"""
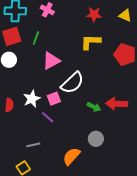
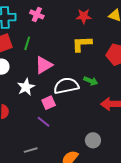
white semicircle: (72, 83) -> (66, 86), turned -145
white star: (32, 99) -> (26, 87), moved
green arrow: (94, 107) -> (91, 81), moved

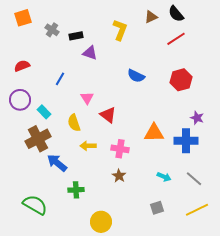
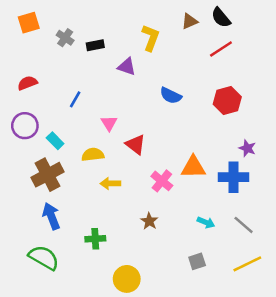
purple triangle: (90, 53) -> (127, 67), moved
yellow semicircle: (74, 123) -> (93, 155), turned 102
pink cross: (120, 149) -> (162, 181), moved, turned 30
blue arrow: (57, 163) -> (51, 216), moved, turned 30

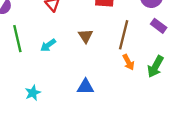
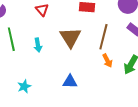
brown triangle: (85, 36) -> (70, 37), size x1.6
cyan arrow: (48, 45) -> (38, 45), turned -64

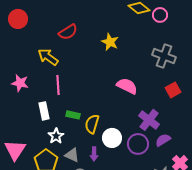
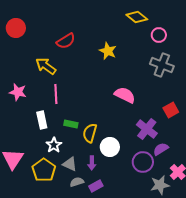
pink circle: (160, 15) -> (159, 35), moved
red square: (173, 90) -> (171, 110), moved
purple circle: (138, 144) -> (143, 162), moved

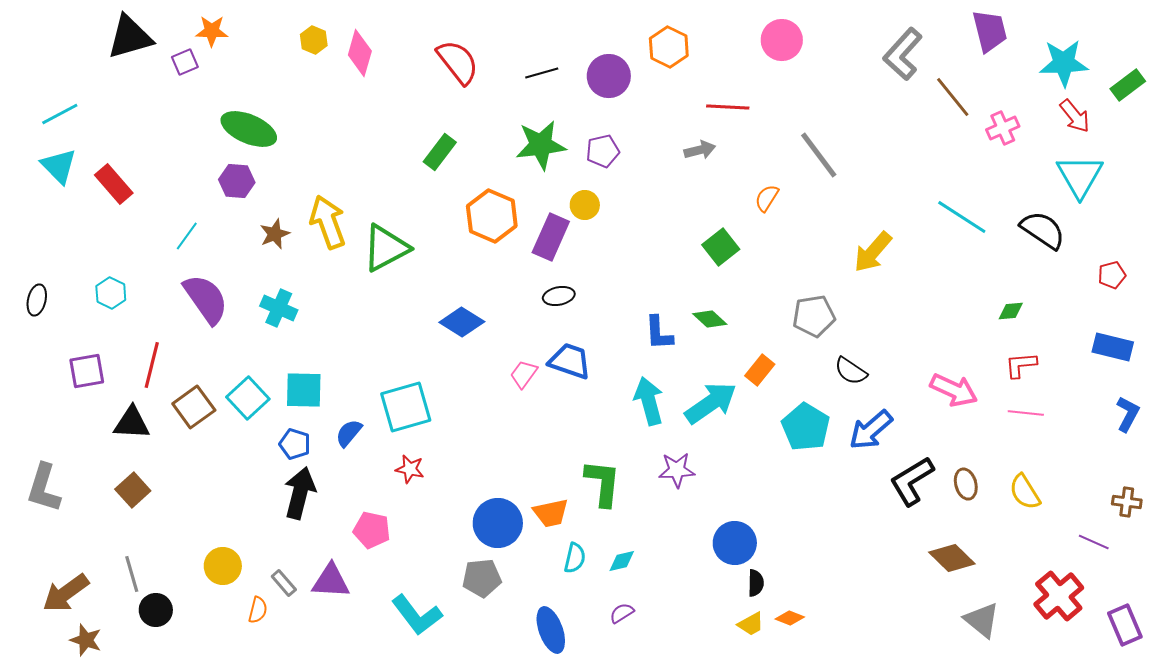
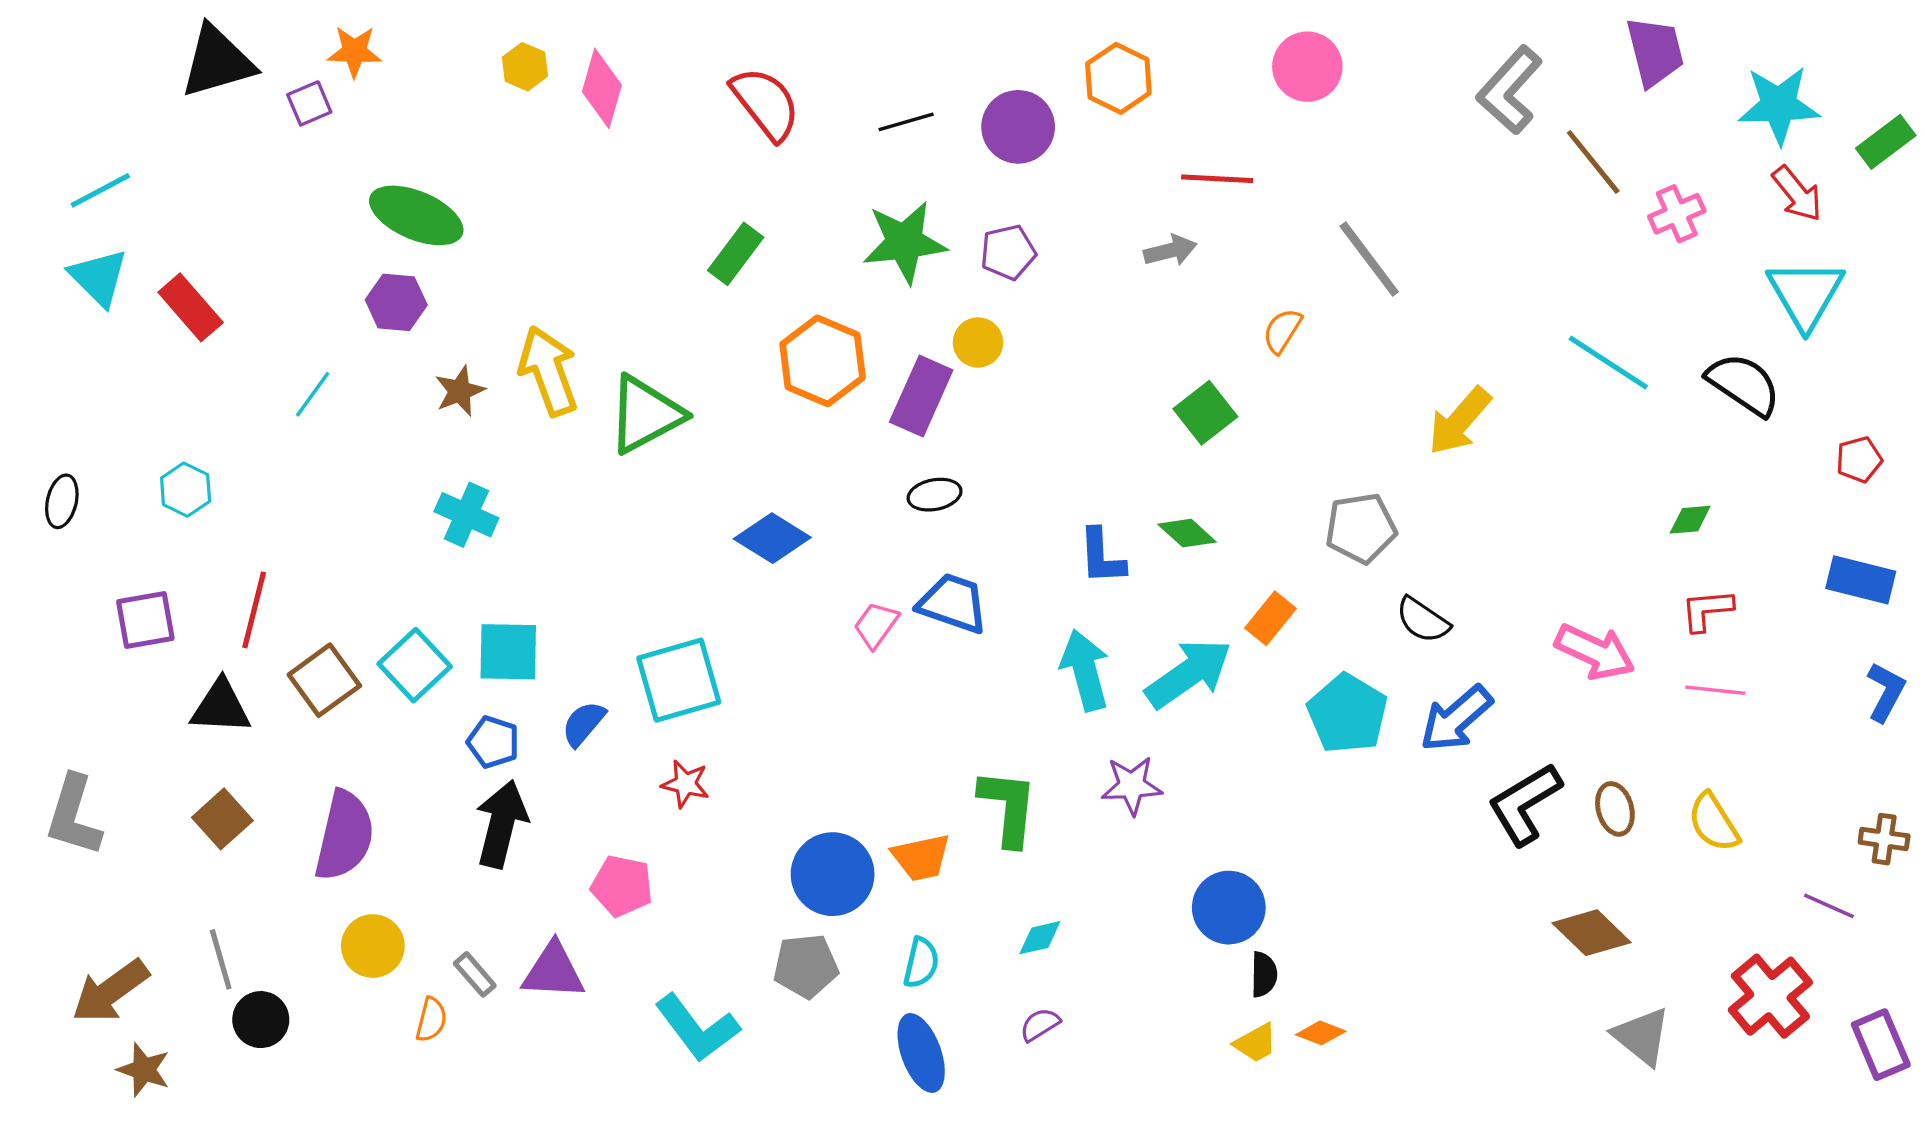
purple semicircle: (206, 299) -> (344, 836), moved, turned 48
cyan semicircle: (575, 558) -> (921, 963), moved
"""
BRIEF: Your task is to restate word for word the lines from the line holding "red square: (173, 90) -> (171, 110), moved" through the final line of the listing, both included, but none of the pictures.

RESPONSE TO THIS TASK:
red square: (173, 90) -> (171, 110), moved
purple circle: (138, 144) -> (143, 162), moved

purple semicircle: (206, 299) -> (344, 836), moved, turned 48
cyan semicircle: (575, 558) -> (921, 963), moved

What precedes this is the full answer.